## [Problem to work on]
Pick out each line of the material that contains the word "food". Letter case counts.

## [Records shown]
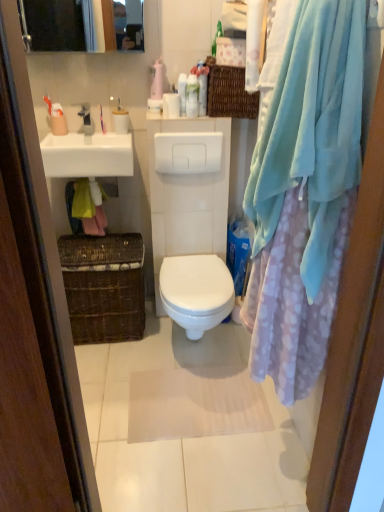
Question: Is white glossy bottle at upper center, which is the second toiletry in right-to-left order, facing away from white glossy toilet paper at upper center, the 3th toiletry viewed from the left?

Choices:
 (A) yes
 (B) no

Answer: (B)

Question: Does white glossy bottle at upper center, which is the second toiletry in right-to-left order, have a larger size compared to white glossy toilet paper at upper center, the 4th toiletry viewed from the right?

Choices:
 (A) no
 (B) yes

Answer: (A)

Question: Does white glossy bottle at upper center, the fifth toiletry positioned from the left, have a greater width compared to white glossy toilet paper at upper center, the 3th toiletry viewed from the left?

Choices:
 (A) yes
 (B) no

Answer: (B)

Question: Can you confirm if white glossy bottle at upper center, the fifth toiletry positioned from the left, is taller than white glossy toilet paper at upper center, the 4th toiletry viewed from the right?

Choices:
 (A) yes
 (B) no

Answer: (A)

Question: Is white glossy bottle at upper center, which is the second toiletry in right-to-left order, shorter than white glossy toilet paper at upper center, the 4th toiletry viewed from the right?

Choices:
 (A) no
 (B) yes

Answer: (A)

Question: In terms of width, does satin silver faucet at upper center look wider or thinner when compared to white glossy bottle at upper center, which is the second toiletry in right-to-left order?

Choices:
 (A) wide
 (B) thin

Answer: (A)

Question: Is point (87, 122) closer or farther from the camera than point (188, 87)?

Choices:
 (A) farther
 (B) closer

Answer: (A)

Question: Based on their sizes in the image, would you say satin silver faucet at upper center is bigger or smaller than white glossy bottle at upper center, the fifth toiletry positioned from the left?

Choices:
 (A) small
 (B) big

Answer: (B)

Question: Do you think satin silver faucet at upper center is within white glossy bottle at upper center, the fifth toiletry positioned from the left, or outside of it?

Choices:
 (A) inside
 (B) outside

Answer: (B)

Question: Would you say white glossy sink at upper left is inside or outside matte white medicine cabinet at upper left?

Choices:
 (A) outside
 (B) inside

Answer: (A)

Question: Is white glossy sink at upper left wider or thinner than matte white medicine cabinet at upper left?

Choices:
 (A) thin
 (B) wide

Answer: (B)

Question: Based on their sizes in the image, would you say white glossy sink at upper left is bigger or smaller than matte white medicine cabinet at upper left?

Choices:
 (A) big
 (B) small

Answer: (A)

Question: From a real-world perspective, is white glossy sink at upper left physically located above or below matte white medicine cabinet at upper left?

Choices:
 (A) below
 (B) above

Answer: (A)

Question: Does point (56, 132) appear closer or farther from the camera than point (167, 266)?

Choices:
 (A) closer
 (B) farther

Answer: (A)

Question: Relative to white glossy toilet at center, is matte plastic toothbrush at upper left, which appears as the sixth toiletry when viewed from the right, in front or behind?

Choices:
 (A) front
 (B) behind

Answer: (B)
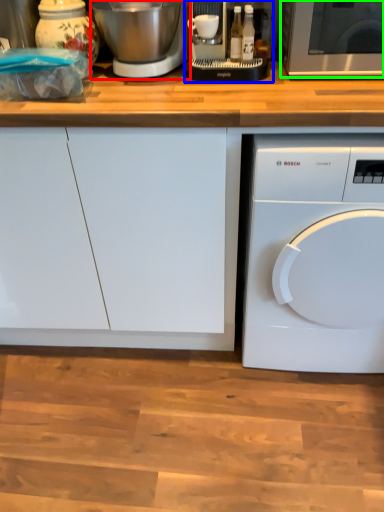
Question: Considering the real-world distances, which object is farthest from mixer (highlighted by a red box)? food processor (highlighted by a blue box) or microwave oven (highlighted by a green box)?

Choices:
 (A) food processor
 (B) microwave oven

Answer: (B)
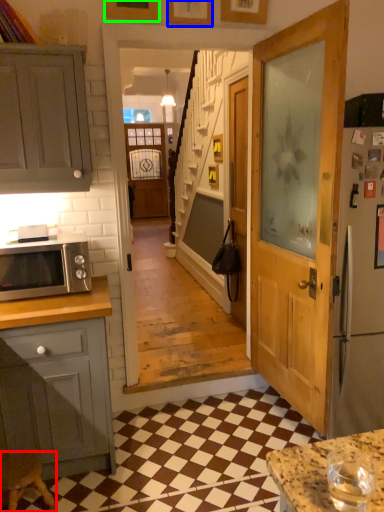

## [Result of this task]
Question: Considering the real-world distances, which object is farthest from mixer (highlighted by a red box)? food processor (highlighted by a blue box) or microwave oven (highlighted by a green box)?
 (A) food processor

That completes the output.